*SUPPLIED ENTRIES:*

------------------------------

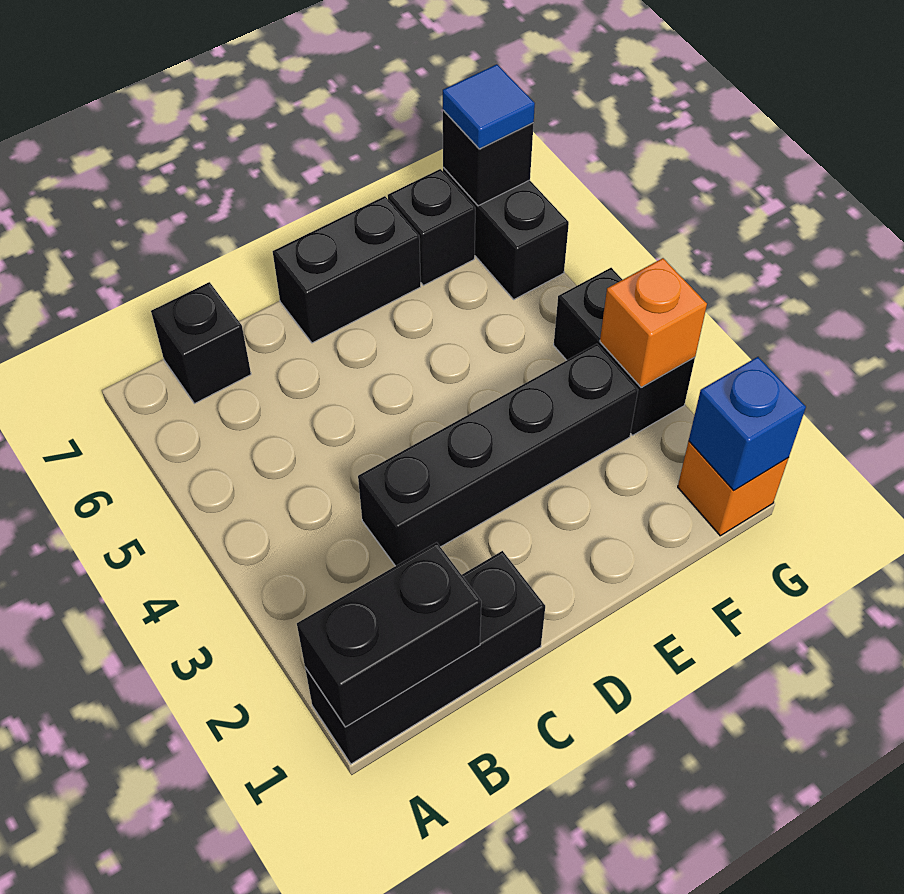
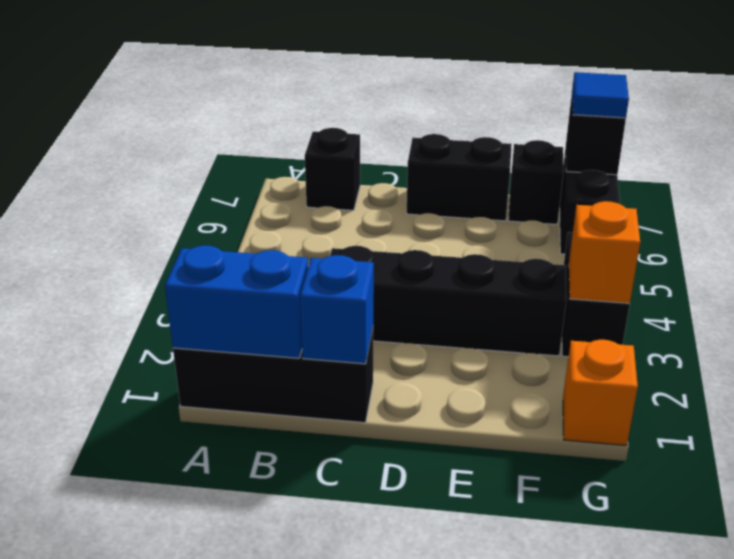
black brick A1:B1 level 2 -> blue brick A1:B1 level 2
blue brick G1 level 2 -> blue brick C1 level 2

------------------------------

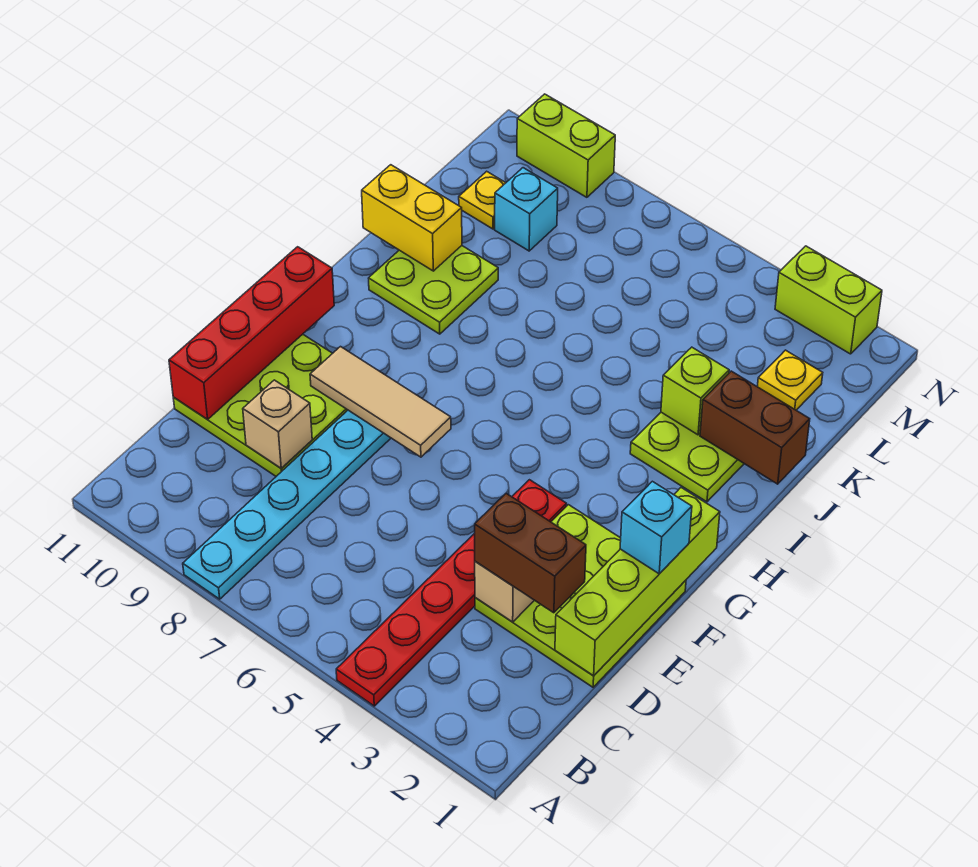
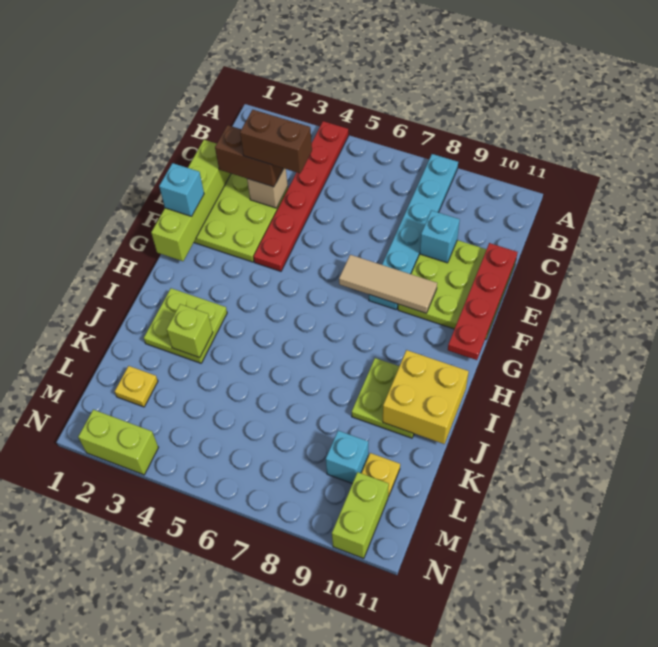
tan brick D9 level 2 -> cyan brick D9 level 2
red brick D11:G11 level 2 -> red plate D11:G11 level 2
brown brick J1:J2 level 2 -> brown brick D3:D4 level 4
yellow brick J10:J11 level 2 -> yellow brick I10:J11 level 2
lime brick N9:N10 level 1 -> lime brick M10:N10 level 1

------------------------------

*YOUR GOAL:* Where a line of the data holds "blue", show that line.

*EXERCISE RESPONSE:*
black brick A1:B1 level 2 -> blue brick A1:B1 level 2
blue brick G1 level 2 -> blue brick C1 level 2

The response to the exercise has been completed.